* [What this task involves]: Could you rewrite the listing below as a JSON list of strings, one string per line, starting at its first line and ending at the line containing "17,686 (787, 330)", with both of those lines included and blank lines left out?
═══ Task input
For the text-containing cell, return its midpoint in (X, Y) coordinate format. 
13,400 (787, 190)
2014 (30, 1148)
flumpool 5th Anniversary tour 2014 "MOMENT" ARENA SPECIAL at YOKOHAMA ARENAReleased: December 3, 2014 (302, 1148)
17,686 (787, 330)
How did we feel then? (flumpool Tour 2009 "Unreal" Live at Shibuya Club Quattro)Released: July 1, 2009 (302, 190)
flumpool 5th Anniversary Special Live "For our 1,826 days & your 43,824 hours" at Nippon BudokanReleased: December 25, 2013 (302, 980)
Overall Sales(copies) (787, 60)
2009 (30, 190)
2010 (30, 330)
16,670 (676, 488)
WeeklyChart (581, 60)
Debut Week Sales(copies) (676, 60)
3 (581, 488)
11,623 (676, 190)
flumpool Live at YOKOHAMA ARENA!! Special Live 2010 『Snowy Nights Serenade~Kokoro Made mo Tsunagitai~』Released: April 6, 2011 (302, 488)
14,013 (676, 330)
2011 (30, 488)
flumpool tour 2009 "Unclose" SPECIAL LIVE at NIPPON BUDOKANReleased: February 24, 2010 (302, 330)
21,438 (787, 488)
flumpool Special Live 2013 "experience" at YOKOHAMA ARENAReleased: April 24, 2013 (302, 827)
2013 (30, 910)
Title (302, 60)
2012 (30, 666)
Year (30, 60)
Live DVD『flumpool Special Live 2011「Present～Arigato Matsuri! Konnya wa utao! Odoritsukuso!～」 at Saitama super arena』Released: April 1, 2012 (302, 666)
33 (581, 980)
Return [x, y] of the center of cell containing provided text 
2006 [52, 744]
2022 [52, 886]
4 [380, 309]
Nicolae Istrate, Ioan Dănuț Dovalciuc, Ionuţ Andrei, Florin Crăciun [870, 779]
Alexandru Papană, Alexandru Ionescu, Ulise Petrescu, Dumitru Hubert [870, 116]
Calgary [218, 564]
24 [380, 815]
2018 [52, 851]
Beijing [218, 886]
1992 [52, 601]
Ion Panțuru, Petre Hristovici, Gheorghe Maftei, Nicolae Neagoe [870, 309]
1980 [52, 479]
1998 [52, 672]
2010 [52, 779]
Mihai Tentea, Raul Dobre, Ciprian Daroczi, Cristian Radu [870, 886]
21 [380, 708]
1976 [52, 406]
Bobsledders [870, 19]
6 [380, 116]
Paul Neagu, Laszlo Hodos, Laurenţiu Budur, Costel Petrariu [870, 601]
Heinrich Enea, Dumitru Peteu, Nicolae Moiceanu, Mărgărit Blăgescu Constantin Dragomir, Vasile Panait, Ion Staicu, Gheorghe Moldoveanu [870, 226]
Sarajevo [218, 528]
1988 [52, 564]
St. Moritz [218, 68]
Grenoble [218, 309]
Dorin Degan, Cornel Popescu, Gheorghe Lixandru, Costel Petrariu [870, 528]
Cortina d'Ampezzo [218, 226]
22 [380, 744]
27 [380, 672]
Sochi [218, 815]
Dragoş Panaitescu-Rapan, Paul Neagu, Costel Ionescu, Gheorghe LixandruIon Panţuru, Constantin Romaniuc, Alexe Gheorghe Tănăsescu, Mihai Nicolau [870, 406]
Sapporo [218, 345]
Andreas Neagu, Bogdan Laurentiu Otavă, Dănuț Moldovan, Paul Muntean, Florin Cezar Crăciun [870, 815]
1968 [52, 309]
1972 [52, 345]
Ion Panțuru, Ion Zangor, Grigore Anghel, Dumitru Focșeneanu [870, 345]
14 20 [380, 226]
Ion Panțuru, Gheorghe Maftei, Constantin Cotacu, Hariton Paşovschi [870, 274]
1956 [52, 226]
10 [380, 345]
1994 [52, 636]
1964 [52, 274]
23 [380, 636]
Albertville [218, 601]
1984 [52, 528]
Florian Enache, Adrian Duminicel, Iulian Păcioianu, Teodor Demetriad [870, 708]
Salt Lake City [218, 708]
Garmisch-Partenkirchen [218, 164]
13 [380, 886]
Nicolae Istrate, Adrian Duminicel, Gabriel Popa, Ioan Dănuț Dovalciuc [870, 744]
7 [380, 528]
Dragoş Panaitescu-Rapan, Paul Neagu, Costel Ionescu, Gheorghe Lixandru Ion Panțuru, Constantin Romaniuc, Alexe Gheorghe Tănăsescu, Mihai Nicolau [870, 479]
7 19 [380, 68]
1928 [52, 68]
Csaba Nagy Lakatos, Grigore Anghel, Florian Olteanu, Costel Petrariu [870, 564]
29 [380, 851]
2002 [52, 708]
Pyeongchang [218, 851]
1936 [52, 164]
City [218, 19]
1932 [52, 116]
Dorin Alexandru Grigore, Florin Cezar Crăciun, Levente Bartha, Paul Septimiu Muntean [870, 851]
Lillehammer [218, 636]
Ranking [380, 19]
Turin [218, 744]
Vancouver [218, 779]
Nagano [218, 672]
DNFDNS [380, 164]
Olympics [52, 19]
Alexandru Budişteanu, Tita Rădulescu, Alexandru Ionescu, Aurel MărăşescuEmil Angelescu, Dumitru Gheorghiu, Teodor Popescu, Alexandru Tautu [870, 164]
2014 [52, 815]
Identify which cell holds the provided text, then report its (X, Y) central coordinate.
══════
* [Task solution]:
[
  "For the text-containing cell, return its midpoint in (X, Y) coordinate format. ",
  "13,400 (787, 190)",
  "2014 (30, 1148)",
  "flumpool 5th Anniversary tour 2014 \"MOMENT\" ARENA SPECIAL at YOKOHAMA ARENAReleased: December 3, 2014 (302, 1148)",
  "17,686 (787, 330)"
]